**Work required**
State how many lines in the records hold the word "emerald", giving the number and no other text.

**Record excerpts**
◆ ◆ ◆

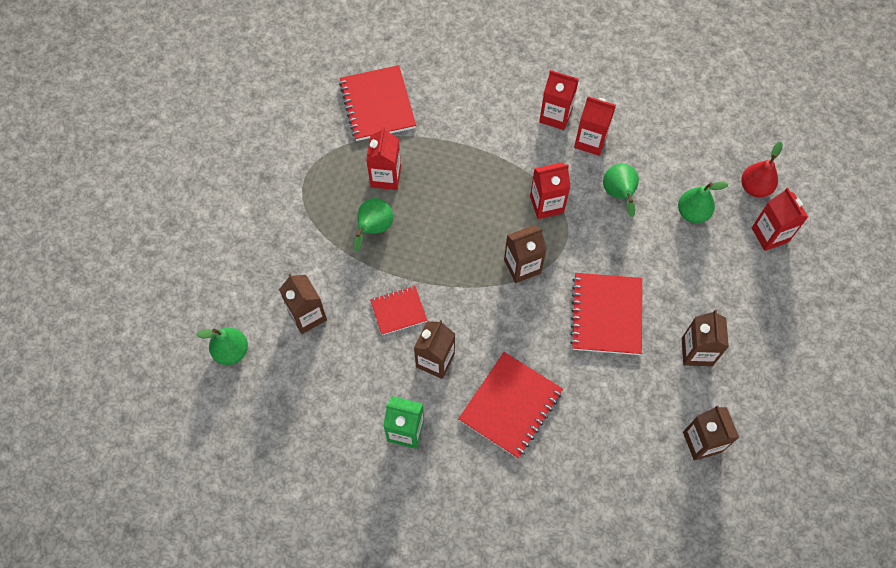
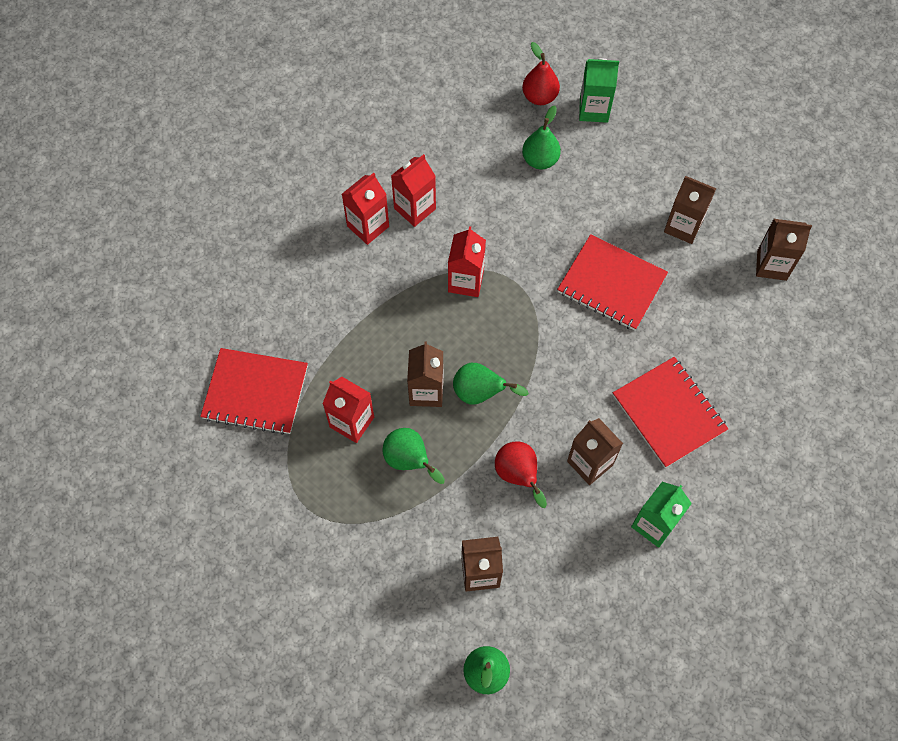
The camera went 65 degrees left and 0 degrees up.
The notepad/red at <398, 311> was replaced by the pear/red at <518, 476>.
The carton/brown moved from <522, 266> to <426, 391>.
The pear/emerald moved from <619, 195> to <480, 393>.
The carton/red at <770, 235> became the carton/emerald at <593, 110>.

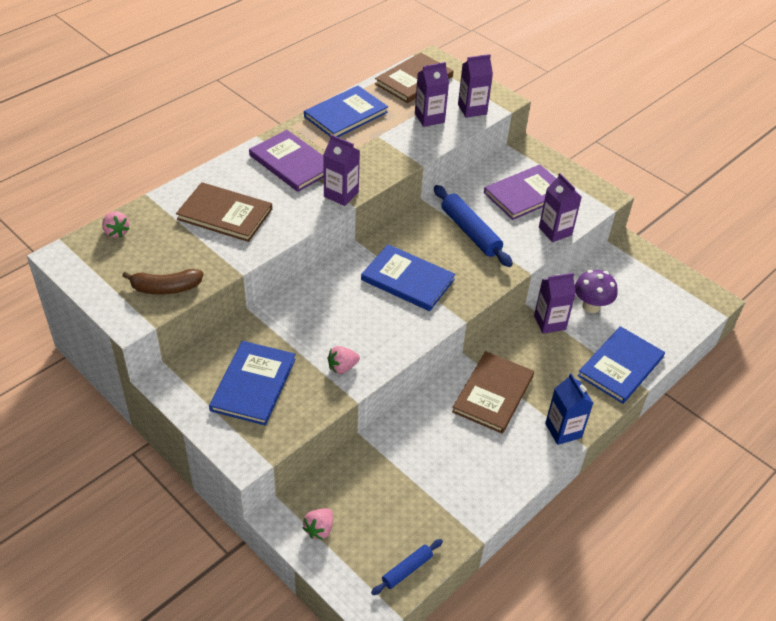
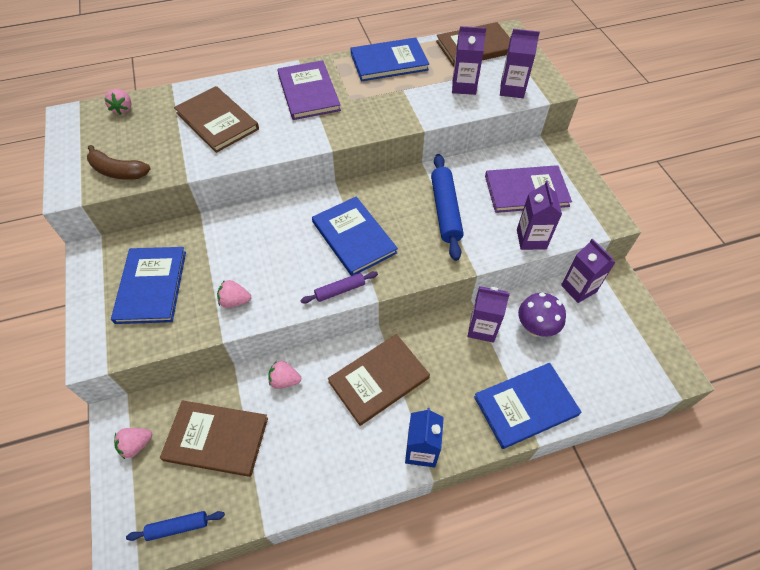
The camera went 30 degrees right and 10 degrees up.
The hardcover/royal blue at <253, 384> turned 45 degrees counterclockwise.
The carton/violet moved from <341, 194> to <578, 288>.
The hardcover/brown at <216, 439> appeared.
The berry/rosy at <285, 380> appeared.
The dough roller/violet at <340, 290> appeared.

◆ ◆ ◆

**Task result**
2